─── Records for this exercise ───

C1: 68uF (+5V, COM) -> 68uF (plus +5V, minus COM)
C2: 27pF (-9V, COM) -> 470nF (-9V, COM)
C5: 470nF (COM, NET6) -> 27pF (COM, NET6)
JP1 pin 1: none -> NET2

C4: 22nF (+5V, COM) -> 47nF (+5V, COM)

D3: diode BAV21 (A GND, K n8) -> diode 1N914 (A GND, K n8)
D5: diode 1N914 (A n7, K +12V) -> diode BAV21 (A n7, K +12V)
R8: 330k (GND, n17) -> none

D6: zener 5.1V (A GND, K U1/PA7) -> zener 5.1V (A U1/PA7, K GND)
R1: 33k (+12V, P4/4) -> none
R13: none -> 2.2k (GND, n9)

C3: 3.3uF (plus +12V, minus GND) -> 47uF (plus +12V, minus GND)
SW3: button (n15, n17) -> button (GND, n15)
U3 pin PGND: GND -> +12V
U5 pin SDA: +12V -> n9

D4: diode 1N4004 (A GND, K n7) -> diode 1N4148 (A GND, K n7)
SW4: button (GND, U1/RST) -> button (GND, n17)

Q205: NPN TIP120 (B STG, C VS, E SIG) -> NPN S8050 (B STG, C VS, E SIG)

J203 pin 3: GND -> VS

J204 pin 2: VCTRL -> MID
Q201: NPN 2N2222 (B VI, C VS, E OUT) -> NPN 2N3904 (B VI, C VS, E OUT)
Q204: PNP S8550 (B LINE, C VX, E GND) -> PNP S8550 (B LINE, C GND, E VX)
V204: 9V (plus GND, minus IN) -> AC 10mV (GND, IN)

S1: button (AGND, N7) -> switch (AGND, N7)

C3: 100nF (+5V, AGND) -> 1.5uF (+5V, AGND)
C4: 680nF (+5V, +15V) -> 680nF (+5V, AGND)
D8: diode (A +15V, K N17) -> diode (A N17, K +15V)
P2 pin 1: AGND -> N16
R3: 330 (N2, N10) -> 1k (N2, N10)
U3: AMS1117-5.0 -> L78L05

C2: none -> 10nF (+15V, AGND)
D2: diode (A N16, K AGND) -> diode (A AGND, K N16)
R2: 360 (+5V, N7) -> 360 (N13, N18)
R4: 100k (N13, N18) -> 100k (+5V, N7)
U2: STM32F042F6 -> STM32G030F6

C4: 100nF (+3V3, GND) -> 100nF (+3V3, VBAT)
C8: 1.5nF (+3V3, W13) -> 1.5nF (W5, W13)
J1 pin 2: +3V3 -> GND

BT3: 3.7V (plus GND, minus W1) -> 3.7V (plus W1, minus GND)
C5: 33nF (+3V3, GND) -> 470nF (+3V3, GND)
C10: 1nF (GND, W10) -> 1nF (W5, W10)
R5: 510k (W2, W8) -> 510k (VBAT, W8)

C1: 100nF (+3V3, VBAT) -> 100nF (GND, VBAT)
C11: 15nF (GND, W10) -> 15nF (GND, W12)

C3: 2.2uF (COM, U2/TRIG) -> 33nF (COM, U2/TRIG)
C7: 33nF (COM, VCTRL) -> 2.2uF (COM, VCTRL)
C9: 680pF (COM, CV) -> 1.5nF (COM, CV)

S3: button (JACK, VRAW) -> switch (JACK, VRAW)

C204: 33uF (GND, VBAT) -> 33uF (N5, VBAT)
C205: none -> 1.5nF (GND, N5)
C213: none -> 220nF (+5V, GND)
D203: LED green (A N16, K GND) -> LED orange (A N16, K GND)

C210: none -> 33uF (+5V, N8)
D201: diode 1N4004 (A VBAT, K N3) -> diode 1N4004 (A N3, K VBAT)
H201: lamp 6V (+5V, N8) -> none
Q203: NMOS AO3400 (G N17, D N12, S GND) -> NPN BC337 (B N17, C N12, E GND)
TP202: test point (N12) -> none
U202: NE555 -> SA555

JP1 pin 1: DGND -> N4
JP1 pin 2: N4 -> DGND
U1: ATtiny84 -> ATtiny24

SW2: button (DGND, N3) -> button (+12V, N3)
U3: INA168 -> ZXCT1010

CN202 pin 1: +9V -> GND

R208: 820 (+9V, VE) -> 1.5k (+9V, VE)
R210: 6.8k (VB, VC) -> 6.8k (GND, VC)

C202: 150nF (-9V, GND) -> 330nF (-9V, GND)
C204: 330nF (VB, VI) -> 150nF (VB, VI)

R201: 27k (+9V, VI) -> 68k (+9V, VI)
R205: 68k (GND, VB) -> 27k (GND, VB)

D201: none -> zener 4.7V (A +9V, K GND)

───

(Problem details): Copy out all the records exactly.

(Task result):
C1: 68uF (+5V, COM) -> 68uF (plus +5V, minus COM)
C2: 27pF (-9V, COM) -> 470nF (-9V, COM)
C5: 470nF (COM, NET6) -> 27pF (COM, NET6)
JP1 pin 1: none -> NET2

C4: 22nF (+5V, COM) -> 47nF (+5V, COM)

D3: diode BAV21 (A GND, K n8) -> diode 1N914 (A GND, K n8)
D5: diode 1N914 (A n7, K +12V) -> diode BAV21 (A n7, K +12V)
R8: 330k (GND, n17) -> none

D6: zener 5.1V (A GND, K U1/PA7) -> zener 5.1V (A U1/PA7, K GND)
R1: 33k (+12V, P4/4) -> none
R13: none -> 2.2k (GND, n9)

C3: 3.3uF (plus +12V, minus GND) -> 47uF (plus +12V, minus GND)
SW3: button (n15, n17) -> button (GND, n15)
U3 pin PGND: GND -> +12V
U5 pin SDA: +12V -> n9

D4: diode 1N4004 (A GND, K n7) -> diode 1N4148 (A GND, K n7)
SW4: button (GND, U1/RST) -> button (GND, n17)

Q205: NPN TIP120 (B STG, C VS, E SIG) -> NPN S8050 (B STG, C VS, E SIG)

J203 pin 3: GND -> VS

J204 pin 2: VCTRL -> MID
Q201: NPN 2N2222 (B VI, C VS, E OUT) -> NPN 2N3904 (B VI, C VS, E OUT)
Q204: PNP S8550 (B LINE, C VX, E GND) -> PNP S8550 (B LINE, C GND, E VX)
V204: 9V (plus GND, minus IN) -> AC 10mV (GND, IN)

S1: button (AGND, N7) -> switch (AGND, N7)

C3: 100nF (+5V, AGND) -> 1.5uF (+5V, AGND)
C4: 680nF (+5V, +15V) -> 680nF (+5V, AGND)
D8: diode (A +15V, K N17) -> diode (A N17, K +15V)
P2 pin 1: AGND -> N16
R3: 330 (N2, N10) -> 1k (N2, N10)
U3: AMS1117-5.0 -> L78L05

C2: none -> 10nF (+15V, AGND)
D2: diode (A N16, K AGND) -> diode (A AGND, K N16)
R2: 360 (+5V, N7) -> 360 (N13, N18)
R4: 100k (N13, N18) -> 100k (+5V, N7)
U2: STM32F042F6 -> STM32G030F6

C4: 100nF (+3V3, GND) -> 100nF (+3V3, VBAT)
C8: 1.5nF (+3V3, W13) -> 1.5nF (W5, W13)
J1 pin 2: +3V3 -> GND

BT3: 3.7V (plus GND, minus W1) -> 3.7V (plus W1, minus GND)
C5: 33nF (+3V3, GND) -> 470nF (+3V3, GND)
C10: 1nF (GND, W10) -> 1nF (W5, W10)
R5: 510k (W2, W8) -> 510k (VBAT, W8)

C1: 100nF (+3V3, VBAT) -> 100nF (GND, VBAT)
C11: 15nF (GND, W10) -> 15nF (GND, W12)

C3: 2.2uF (COM, U2/TRIG) -> 33nF (COM, U2/TRIG)
C7: 33nF (COM, VCTRL) -> 2.2uF (COM, VCTRL)
C9: 680pF (COM, CV) -> 1.5nF (COM, CV)

S3: button (JACK, VRAW) -> switch (JACK, VRAW)

C204: 33uF (GND, VBAT) -> 33uF (N5, VBAT)
C205: none -> 1.5nF (GND, N5)
C213: none -> 220nF (+5V, GND)
D203: LED green (A N16, K GND) -> LED orange (A N16, K GND)

C210: none -> 33uF (+5V, N8)
D201: diode 1N4004 (A VBAT, K N3) -> diode 1N4004 (A N3, K VBAT)
H201: lamp 6V (+5V, N8) -> none
Q203: NMOS AO3400 (G N17, D N12, S GND) -> NPN BC337 (B N17, C N12, E GND)
TP202: test point (N12) -> none
U202: NE555 -> SA555

JP1 pin 1: DGND -> N4
JP1 pin 2: N4 -> DGND
U1: ATtiny84 -> ATtiny24

SW2: button (DGND, N3) -> button (+12V, N3)
U3: INA168 -> ZXCT1010

CN202 pin 1: +9V -> GND

R208: 820 (+9V, VE) -> 1.5k (+9V, VE)
R210: 6.8k (VB, VC) -> 6.8k (GND, VC)

C202: 150nF (-9V, GND) -> 330nF (-9V, GND)
C204: 330nF (VB, VI) -> 150nF (VB, VI)

R201: 27k (+9V, VI) -> 68k (+9V, VI)
R205: 68k (GND, VB) -> 27k (GND, VB)

D201: none -> zener 4.7V (A +9V, K GND)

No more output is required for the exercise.